WHAT IS EXPECTED: Every entry gets copied exactly. No images go into the copy.

Scene difference descriptions:
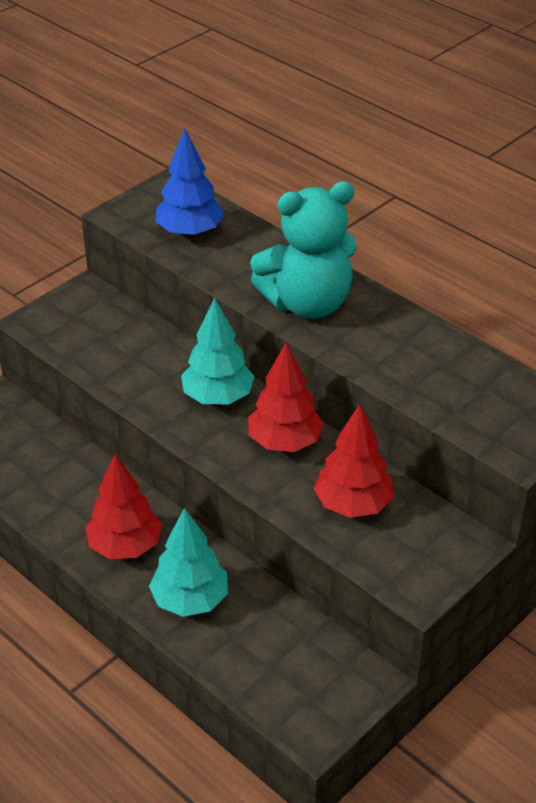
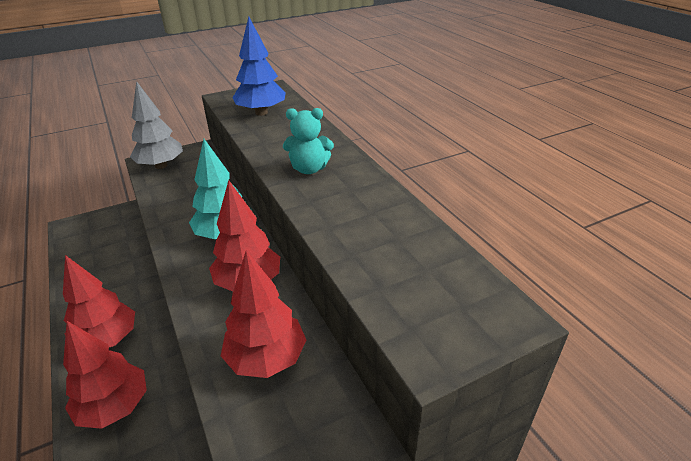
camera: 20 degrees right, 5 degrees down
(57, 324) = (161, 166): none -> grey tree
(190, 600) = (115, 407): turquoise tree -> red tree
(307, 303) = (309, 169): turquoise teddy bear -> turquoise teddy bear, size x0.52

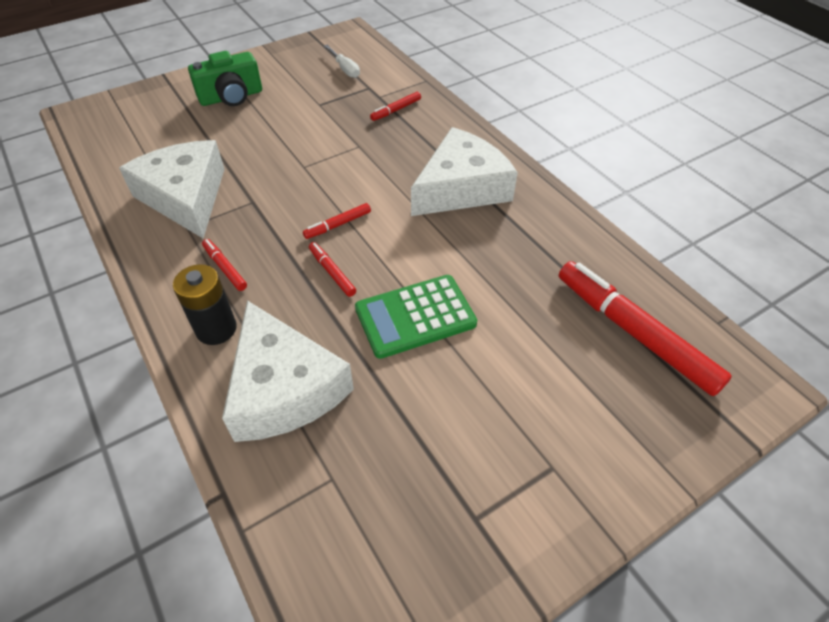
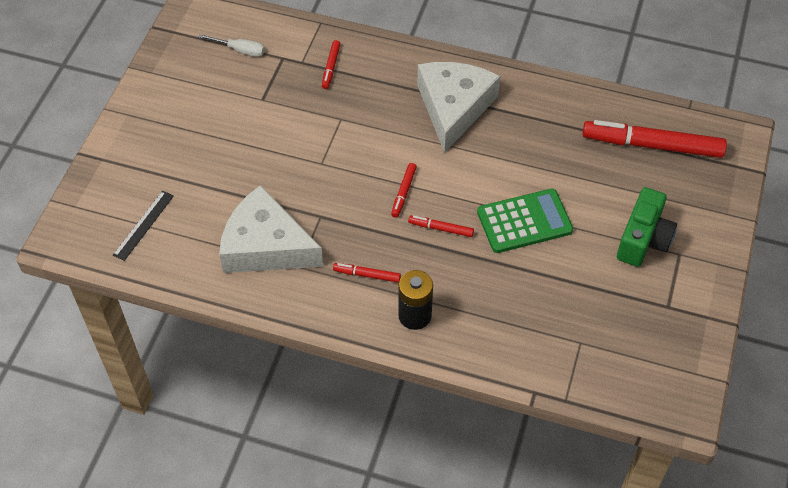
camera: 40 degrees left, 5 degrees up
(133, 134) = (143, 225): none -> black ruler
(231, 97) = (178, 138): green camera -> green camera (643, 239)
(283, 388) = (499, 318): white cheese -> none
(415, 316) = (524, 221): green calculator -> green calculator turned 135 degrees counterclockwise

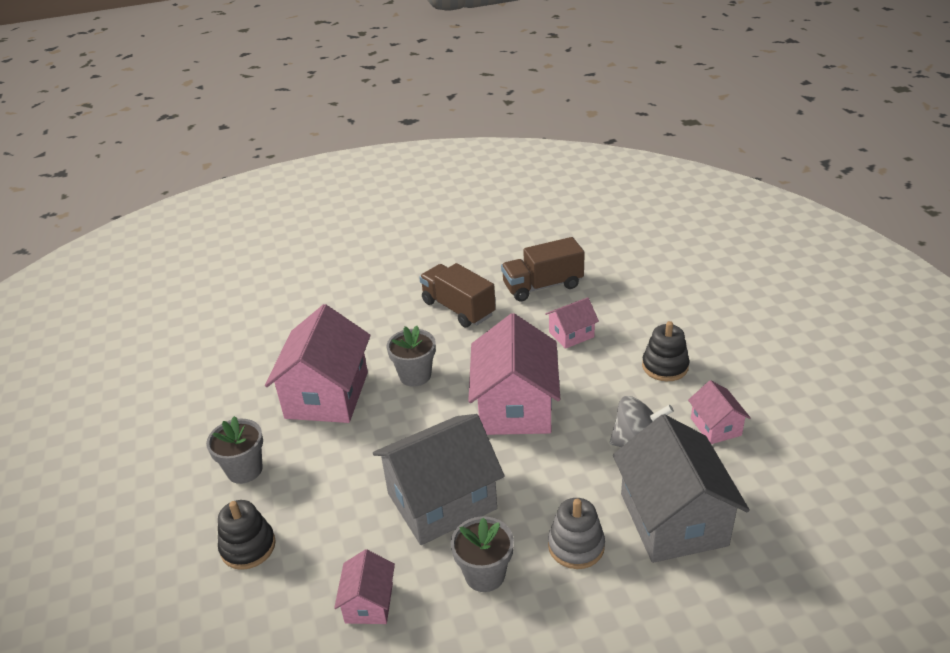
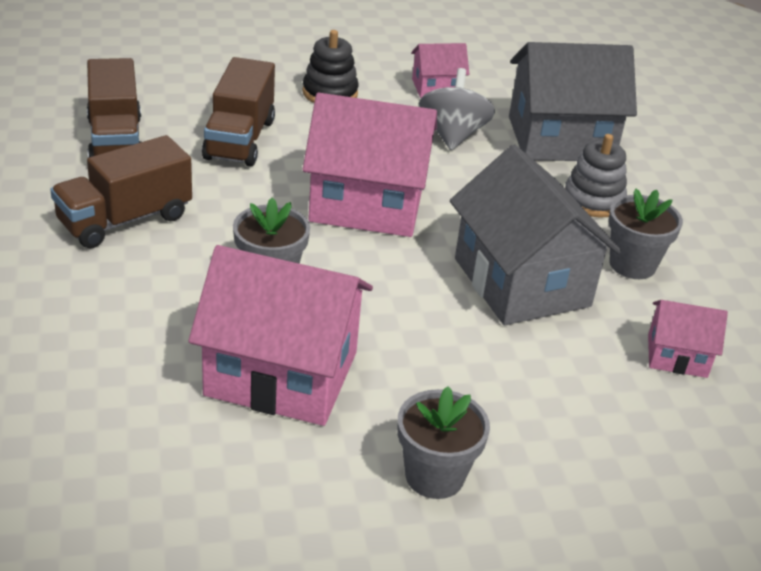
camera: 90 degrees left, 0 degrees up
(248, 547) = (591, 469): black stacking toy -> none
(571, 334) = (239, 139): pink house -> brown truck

SOLUTION FOR THIS EXERCISE:
camera: 20 degrees right, 5 degrees down
(57, 324) = (161, 166): none -> grey tree
(190, 600) = (115, 407): turquoise tree -> red tree
(307, 303) = (309, 169): turquoise teddy bear -> turquoise teddy bear, size x0.52

camera: 40 degrees left, 5 degrees up
(133, 134) = (143, 225): none -> black ruler
(231, 97) = (178, 138): green camera -> green camera (643, 239)
(283, 388) = (499, 318): white cheese -> none
(415, 316) = (524, 221): green calculator -> green calculator turned 135 degrees counterclockwise

camera: 90 degrees left, 0 degrees up
(248, 547) = (591, 469): black stacking toy -> none
(571, 334) = (239, 139): pink house -> brown truck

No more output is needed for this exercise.